Dataset items
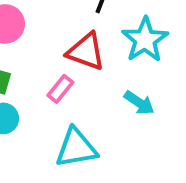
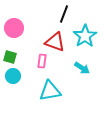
pink rectangle: (60, 89) -> (42, 61), turned -32

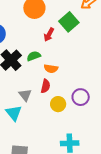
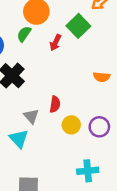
green semicircle: (34, 56) -> (24, 34), moved, turned -32
orange semicircle: (51, 69) -> (102, 77), moved
purple circle: (81, 97) -> (99, 127), moved

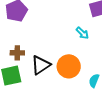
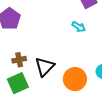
orange circle: (69, 66) -> (75, 79), moved

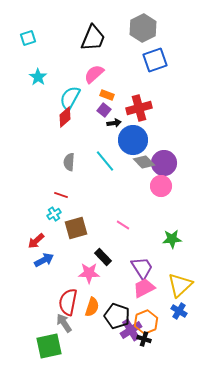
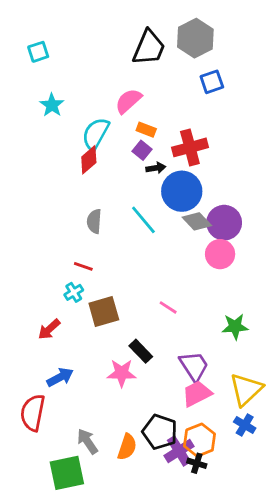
black trapezoid: (93, 38) -> (149, 48), moved
blue square: (155, 60) -> (212, 82), size x0.7
blue arrow: (44, 260) -> (60, 377), moved
red semicircle: (68, 302) -> (33, 413), moved
orange semicircle: (92, 307) -> (127, 447), moved

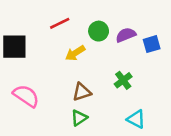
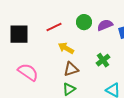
red line: (60, 23) -> (54, 27), moved
yellow arrow: (75, 53) -> (66, 48), moved, turned 63

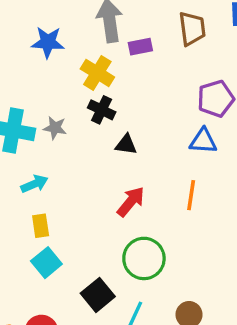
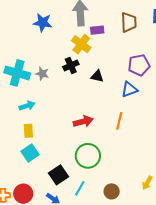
yellow cross: (97, 73) -> (81, 44), moved
black cross: (102, 110) -> (71, 66), turned 35
blue triangle: (203, 141) -> (129, 89), turned -30
black triangle: (126, 145) -> (97, 76), moved
red arrow: (131, 202) -> (83, 121), turned 30

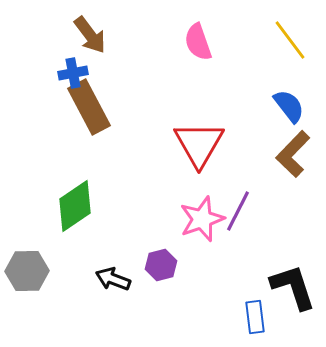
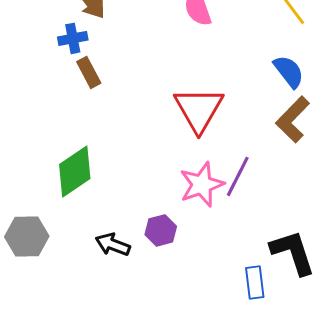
brown rectangle: (89, 107) -> (89, 72), size x0.6

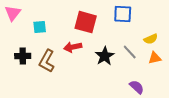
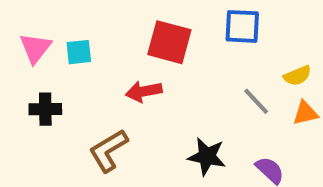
pink triangle: (13, 13) -> (35, 48), moved
black star: (105, 56) -> (207, 156), moved, turned -30
brown L-shape: (47, 61) -> (108, 151), moved, turned 30

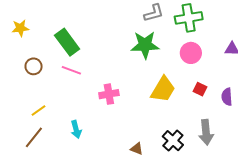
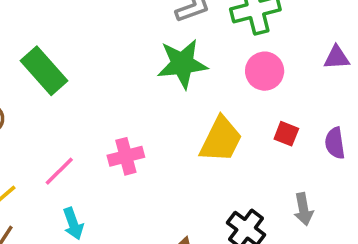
pink line: (71, 70) -> (59, 171), moved, turned -60
gray arrow: (206, 132) -> (304, 209), size x0.7

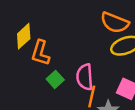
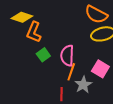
yellow diamond: (24, 36) -> (22, 17), turned 55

_Prompt:_
Counting only lines that hold "arrow", report how many there are in the records above, as a bare number.

_Response to this exercise:_
4